Please copy out every line of the listing below in which the word "golden" appears.

-- Data to process --
——————

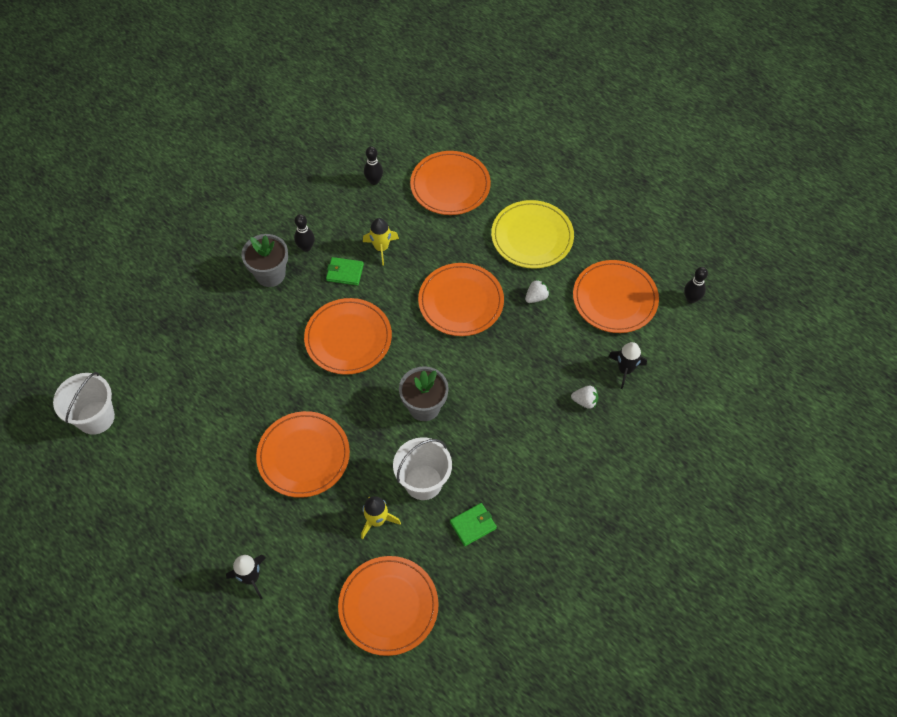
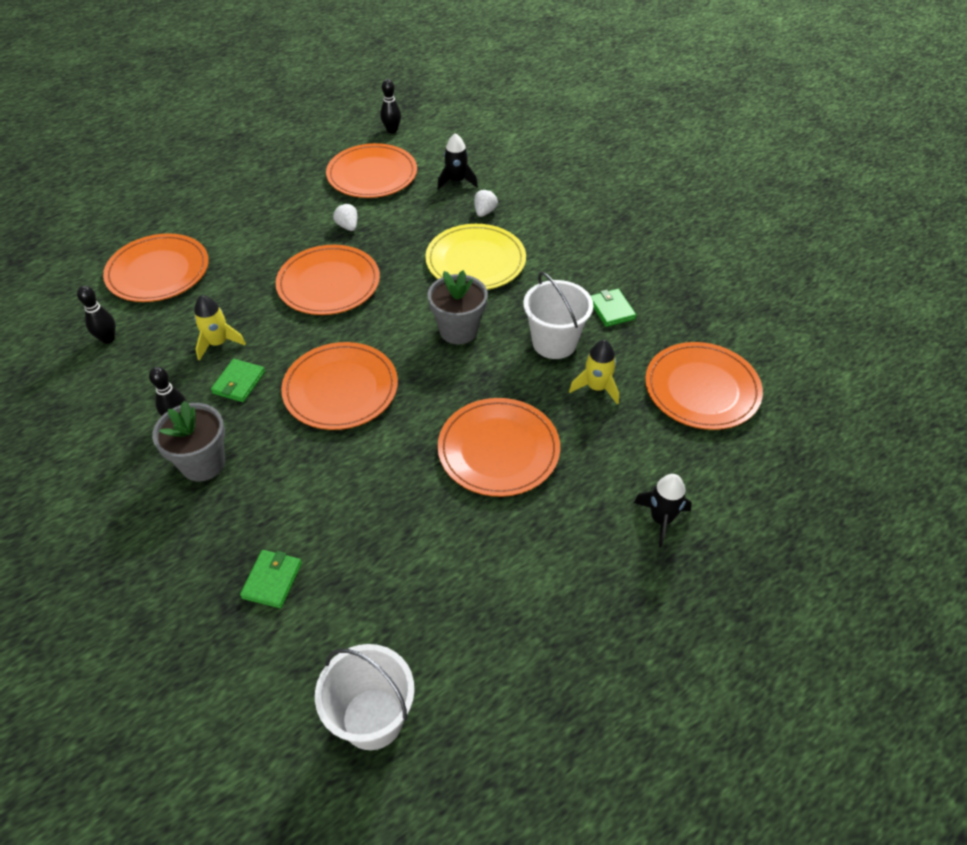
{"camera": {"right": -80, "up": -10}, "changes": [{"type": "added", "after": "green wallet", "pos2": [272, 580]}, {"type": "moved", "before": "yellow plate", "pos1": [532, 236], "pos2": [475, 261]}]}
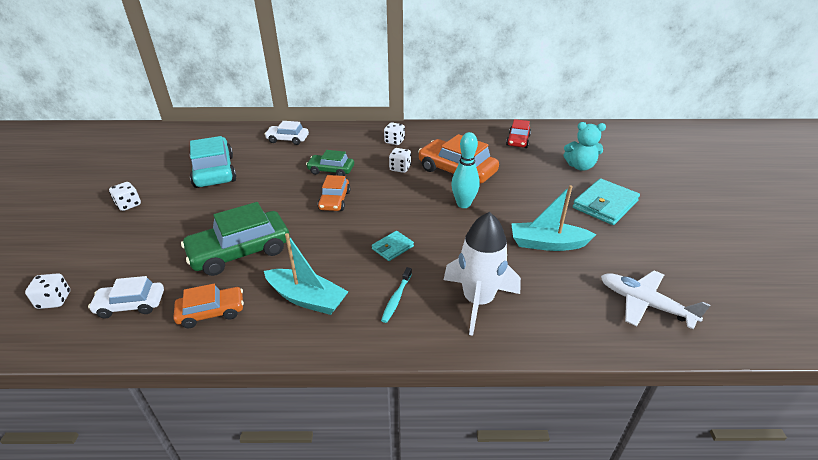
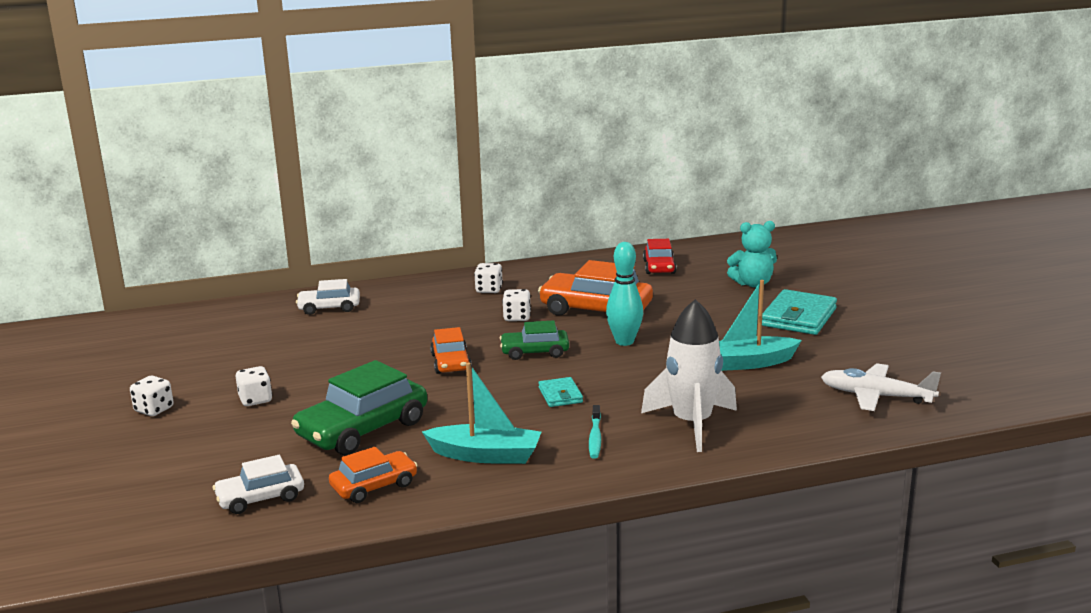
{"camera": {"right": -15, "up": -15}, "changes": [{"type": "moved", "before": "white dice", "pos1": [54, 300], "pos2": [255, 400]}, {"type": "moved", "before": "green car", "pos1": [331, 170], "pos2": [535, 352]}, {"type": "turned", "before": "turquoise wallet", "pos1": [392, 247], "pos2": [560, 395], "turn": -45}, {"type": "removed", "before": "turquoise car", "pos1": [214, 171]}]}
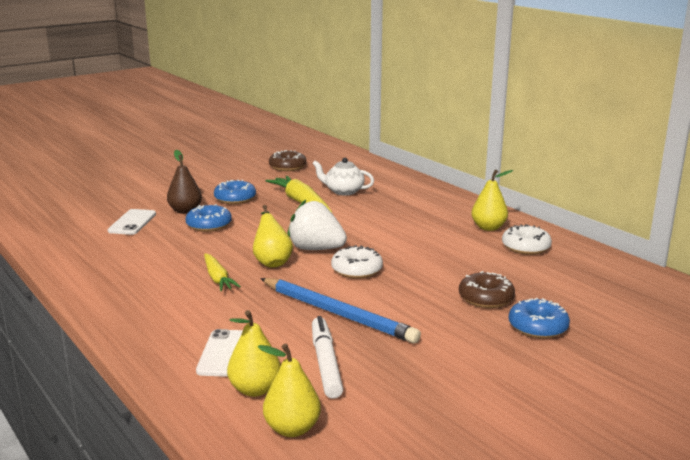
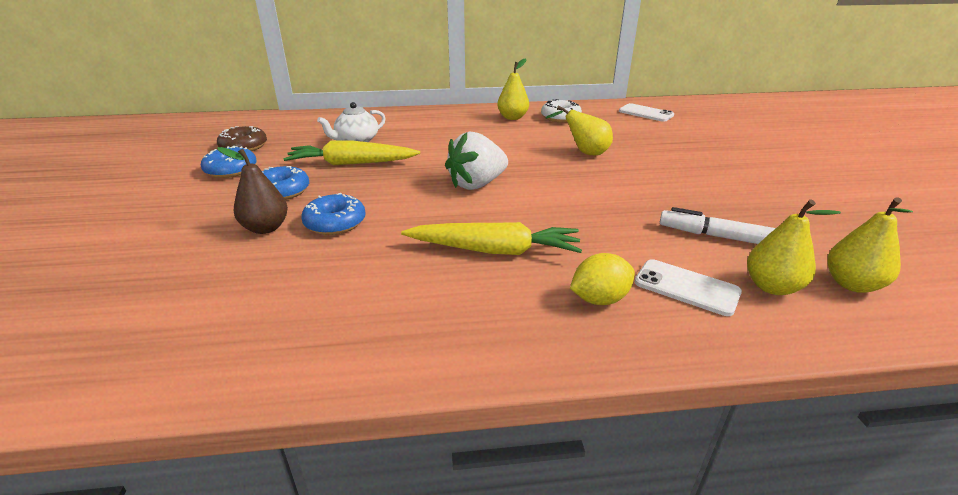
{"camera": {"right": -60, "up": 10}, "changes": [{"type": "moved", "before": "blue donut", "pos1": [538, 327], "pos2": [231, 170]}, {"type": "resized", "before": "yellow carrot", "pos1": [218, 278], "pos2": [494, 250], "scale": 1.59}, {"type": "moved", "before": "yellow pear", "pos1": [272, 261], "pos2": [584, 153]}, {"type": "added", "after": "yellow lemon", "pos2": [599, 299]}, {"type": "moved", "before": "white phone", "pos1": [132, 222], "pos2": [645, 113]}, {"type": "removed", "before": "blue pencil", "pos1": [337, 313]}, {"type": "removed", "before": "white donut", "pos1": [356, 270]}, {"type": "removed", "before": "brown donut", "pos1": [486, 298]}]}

——————

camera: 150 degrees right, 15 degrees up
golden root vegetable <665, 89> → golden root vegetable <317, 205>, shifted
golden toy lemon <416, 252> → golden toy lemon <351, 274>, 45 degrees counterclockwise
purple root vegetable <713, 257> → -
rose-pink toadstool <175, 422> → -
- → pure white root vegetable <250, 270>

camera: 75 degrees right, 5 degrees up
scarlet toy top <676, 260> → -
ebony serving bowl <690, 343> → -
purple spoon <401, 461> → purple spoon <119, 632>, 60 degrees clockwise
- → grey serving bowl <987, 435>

——————

-- Result below --
golden root vegetable <665, 89> → golden root vegetable <317, 205>, shifted
golden toy lemon <416, 252> → golden toy lemon <351, 274>, 45 degrees counterclockwise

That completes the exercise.